◆ **WHAT IS REQUIRED**
Examine the records and identify each line that includes the string "rectangle". Copy those lines.

[Records from a collection]
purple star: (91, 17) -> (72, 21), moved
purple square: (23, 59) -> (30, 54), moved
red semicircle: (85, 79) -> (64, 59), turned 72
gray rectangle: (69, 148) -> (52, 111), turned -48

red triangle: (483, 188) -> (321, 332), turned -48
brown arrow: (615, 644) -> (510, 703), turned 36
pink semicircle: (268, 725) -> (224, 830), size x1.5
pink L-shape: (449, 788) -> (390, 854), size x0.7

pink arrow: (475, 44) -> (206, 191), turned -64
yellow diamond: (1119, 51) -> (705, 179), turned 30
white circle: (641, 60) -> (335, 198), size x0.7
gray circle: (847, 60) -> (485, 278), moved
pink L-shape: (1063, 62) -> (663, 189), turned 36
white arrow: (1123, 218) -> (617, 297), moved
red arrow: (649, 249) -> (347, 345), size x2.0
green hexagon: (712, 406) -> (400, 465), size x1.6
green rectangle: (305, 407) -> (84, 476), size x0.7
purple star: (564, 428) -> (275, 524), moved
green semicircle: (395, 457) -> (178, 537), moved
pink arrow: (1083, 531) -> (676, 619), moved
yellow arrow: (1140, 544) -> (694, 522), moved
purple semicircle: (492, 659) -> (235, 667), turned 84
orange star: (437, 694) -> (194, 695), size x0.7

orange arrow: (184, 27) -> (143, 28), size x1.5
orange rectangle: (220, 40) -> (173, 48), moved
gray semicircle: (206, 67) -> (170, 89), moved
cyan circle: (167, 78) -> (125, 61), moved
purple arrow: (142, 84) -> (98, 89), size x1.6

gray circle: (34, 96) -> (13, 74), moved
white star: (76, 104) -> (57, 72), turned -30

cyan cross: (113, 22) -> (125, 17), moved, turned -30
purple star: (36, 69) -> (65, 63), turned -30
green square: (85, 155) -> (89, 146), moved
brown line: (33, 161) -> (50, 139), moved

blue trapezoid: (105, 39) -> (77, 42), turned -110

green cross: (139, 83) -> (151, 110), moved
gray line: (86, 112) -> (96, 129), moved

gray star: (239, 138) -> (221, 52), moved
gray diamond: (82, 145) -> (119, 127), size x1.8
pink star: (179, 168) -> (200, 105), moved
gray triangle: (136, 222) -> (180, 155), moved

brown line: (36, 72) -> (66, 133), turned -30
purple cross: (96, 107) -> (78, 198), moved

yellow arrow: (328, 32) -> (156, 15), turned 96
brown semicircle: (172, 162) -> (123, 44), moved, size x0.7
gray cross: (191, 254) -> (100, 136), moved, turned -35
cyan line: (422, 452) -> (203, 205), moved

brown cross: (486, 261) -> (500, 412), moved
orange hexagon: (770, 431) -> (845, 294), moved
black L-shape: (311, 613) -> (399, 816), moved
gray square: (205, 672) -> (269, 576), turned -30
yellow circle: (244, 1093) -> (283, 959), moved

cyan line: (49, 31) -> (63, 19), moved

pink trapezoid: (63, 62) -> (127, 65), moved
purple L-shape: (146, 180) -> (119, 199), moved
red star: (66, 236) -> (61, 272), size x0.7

◆ **RESPONSE BOX**
gray rectangle: (69, 148) -> (52, 111), turned -48
green rectangle: (305, 407) -> (84, 476), size x0.7
orange rectangle: (220, 40) -> (173, 48), moved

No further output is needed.